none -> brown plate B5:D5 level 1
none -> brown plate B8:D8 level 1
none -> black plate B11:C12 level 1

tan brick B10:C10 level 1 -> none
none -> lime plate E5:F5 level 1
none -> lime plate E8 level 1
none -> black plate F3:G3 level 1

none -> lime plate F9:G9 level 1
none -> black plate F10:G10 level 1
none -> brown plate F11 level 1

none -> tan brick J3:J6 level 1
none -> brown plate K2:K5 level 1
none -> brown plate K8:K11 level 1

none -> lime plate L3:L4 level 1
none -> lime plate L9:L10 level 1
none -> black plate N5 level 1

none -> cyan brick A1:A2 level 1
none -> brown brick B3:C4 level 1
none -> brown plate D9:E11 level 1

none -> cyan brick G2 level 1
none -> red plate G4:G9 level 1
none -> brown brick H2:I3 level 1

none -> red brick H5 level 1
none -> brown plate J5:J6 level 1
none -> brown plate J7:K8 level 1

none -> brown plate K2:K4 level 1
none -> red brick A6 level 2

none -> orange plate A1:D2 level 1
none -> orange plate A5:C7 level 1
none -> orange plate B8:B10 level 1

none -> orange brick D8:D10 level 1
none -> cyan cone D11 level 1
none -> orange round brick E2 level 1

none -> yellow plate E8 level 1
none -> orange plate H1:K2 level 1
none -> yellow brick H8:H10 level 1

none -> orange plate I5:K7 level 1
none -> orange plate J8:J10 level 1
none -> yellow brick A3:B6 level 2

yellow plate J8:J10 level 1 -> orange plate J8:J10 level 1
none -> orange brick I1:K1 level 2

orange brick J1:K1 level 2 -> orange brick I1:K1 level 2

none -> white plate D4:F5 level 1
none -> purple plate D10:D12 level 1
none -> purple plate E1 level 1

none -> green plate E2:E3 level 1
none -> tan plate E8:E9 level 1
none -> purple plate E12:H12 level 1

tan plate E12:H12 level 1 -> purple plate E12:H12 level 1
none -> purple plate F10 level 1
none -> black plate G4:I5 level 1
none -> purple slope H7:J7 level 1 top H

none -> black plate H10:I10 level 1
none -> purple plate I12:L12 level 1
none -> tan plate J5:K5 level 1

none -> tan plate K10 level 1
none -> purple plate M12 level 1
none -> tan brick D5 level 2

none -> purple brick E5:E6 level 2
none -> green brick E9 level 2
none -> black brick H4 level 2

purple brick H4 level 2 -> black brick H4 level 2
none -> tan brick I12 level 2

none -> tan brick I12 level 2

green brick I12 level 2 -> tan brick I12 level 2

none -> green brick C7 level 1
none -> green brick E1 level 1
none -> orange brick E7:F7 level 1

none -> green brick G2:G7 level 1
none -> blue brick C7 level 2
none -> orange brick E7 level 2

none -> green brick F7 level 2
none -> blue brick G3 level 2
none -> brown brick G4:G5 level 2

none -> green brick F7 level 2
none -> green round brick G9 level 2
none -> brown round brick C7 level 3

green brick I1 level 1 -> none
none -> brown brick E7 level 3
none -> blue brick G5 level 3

· · ·

Output every record above exactly as it appears.

RESPONSE:
none -> brown plate B5:D5 level 1
none -> brown plate B8:D8 level 1
none -> black plate B11:C12 level 1

tan brick B10:C10 level 1 -> none
none -> lime plate E5:F5 level 1
none -> lime plate E8 level 1
none -> black plate F3:G3 level 1

none -> lime plate F9:G9 level 1
none -> black plate F10:G10 level 1
none -> brown plate F11 level 1

none -> tan brick J3:J6 level 1
none -> brown plate K2:K5 level 1
none -> brown plate K8:K11 level 1

none -> lime plate L3:L4 level 1
none -> lime plate L9:L10 level 1
none -> black plate N5 level 1

none -> cyan brick A1:A2 level 1
none -> brown brick B3:C4 level 1
none -> brown plate D9:E11 level 1

none -> cyan brick G2 level 1
none -> red plate G4:G9 level 1
none -> brown brick H2:I3 level 1

none -> red brick H5 level 1
none -> brown plate J5:J6 level 1
none -> brown plate J7:K8 level 1

none -> brown plate K2:K4 level 1
none -> red brick A6 level 2

none -> orange plate A1:D2 level 1
none -> orange plate A5:C7 level 1
none -> orange plate B8:B10 level 1

none -> orange brick D8:D10 level 1
none -> cyan cone D11 level 1
none -> orange round brick E2 level 1

none -> yellow plate E8 level 1
none -> orange plate H1:K2 level 1
none -> yellow brick H8:H10 level 1

none -> orange plate I5:K7 level 1
none -> orange plate J8:J10 level 1
none -> yellow brick A3:B6 level 2

yellow plate J8:J10 level 1 -> orange plate J8:J10 level 1
none -> orange brick I1:K1 level 2

orange brick J1:K1 level 2 -> orange brick I1:K1 level 2

none -> white plate D4:F5 level 1
none -> purple plate D10:D12 level 1
none -> purple plate E1 level 1

none -> green plate E2:E3 level 1
none -> tan plate E8:E9 level 1
none -> purple plate E12:H12 level 1

tan plate E12:H12 level 1 -> purple plate E12:H12 level 1
none -> purple plate F10 level 1
none -> black plate G4:I5 level 1
none -> purple slope H7:J7 level 1 top H

none -> black plate H10:I10 level 1
none -> purple plate I12:L12 level 1
none -> tan plate J5:K5 level 1

none -> tan plate K10 level 1
none -> purple plate M12 level 1
none -> tan brick D5 level 2

none -> purple brick E5:E6 level 2
none -> green brick E9 level 2
none -> black brick H4 level 2

purple brick H4 level 2 -> black brick H4 level 2
none -> tan brick I12 level 2

none -> tan brick I12 level 2

green brick I12 level 2 -> tan brick I12 level 2

none -> green brick C7 level 1
none -> green brick E1 level 1
none -> orange brick E7:F7 level 1

none -> green brick G2:G7 level 1
none -> blue brick C7 level 2
none -> orange brick E7 level 2

none -> green brick F7 level 2
none -> blue brick G3 level 2
none -> brown brick G4:G5 level 2

none -> green brick F7 level 2
none -> green round brick G9 level 2
none -> brown round brick C7 level 3

green brick I1 level 1 -> none
none -> brown brick E7 level 3
none -> blue brick G5 level 3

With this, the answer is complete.